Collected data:
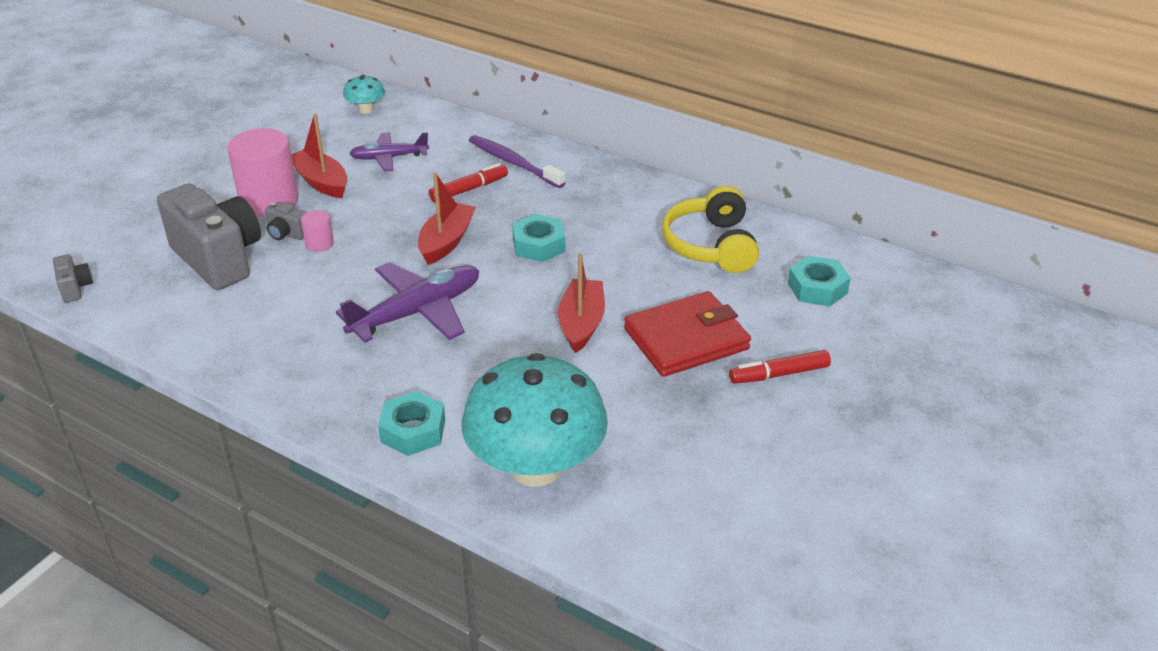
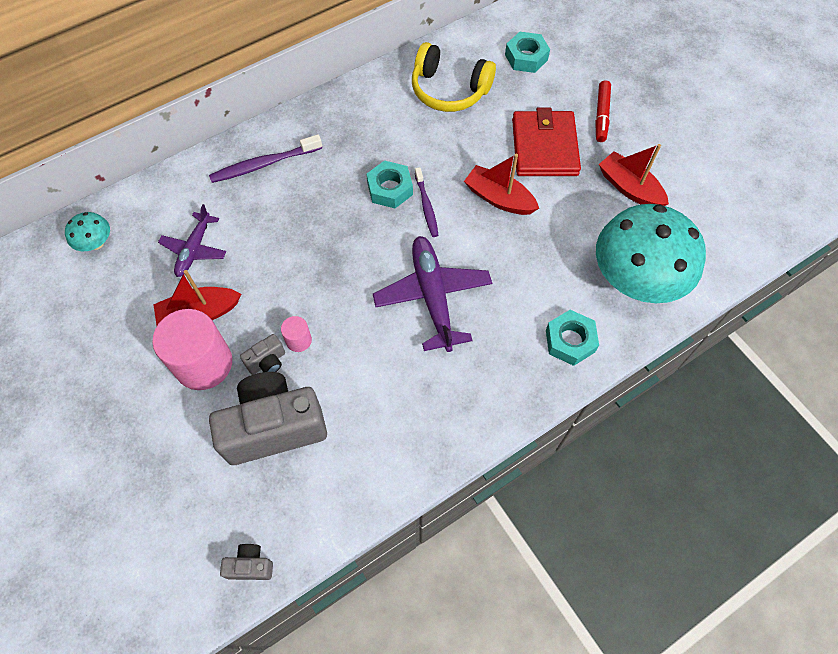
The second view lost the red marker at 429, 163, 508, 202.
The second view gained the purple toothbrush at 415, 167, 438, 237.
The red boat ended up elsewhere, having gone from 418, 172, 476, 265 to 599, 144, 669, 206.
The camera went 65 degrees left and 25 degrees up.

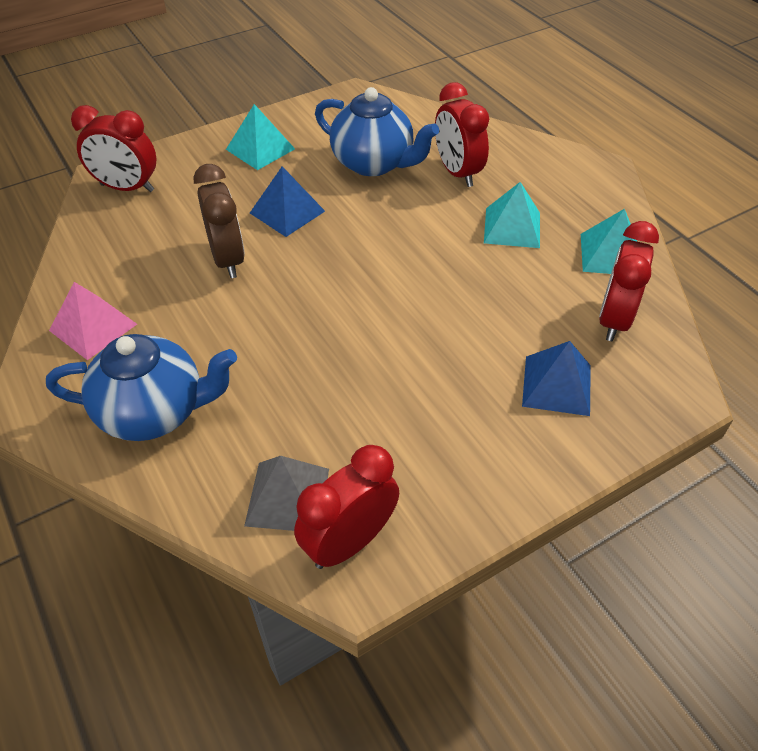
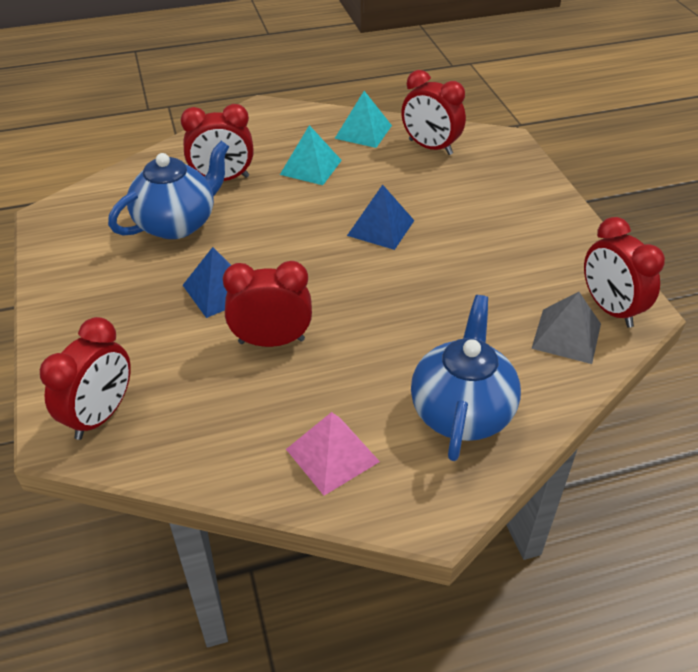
The second view lost the turquoise pyramid at 226, 104, 295, 170.
The blue pyramid ended up elsewhere, having gone from 522, 341, 591, 416 to 347, 185, 415, 250.
What was the brown clock at 193, 164, 245, 278 turned into the red clock at 223, 261, 312, 347.
The camera went 75 degrees left and 5 degrees down.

EXERCISE BRIEF:
Although the records contain pictures, return only their text, exactly as written.

SOLUTION TO THIS TASK:
The second view lost the red marker at 429, 163, 508, 202.
The second view gained the purple toothbrush at 415, 167, 438, 237.
The red boat ended up elsewhere, having gone from 418, 172, 476, 265 to 599, 144, 669, 206.
The camera went 65 degrees left and 25 degrees up.

The second view lost the turquoise pyramid at 226, 104, 295, 170.
The blue pyramid ended up elsewhere, having gone from 522, 341, 591, 416 to 347, 185, 415, 250.
What was the brown clock at 193, 164, 245, 278 turned into the red clock at 223, 261, 312, 347.
The camera went 75 degrees left and 5 degrees down.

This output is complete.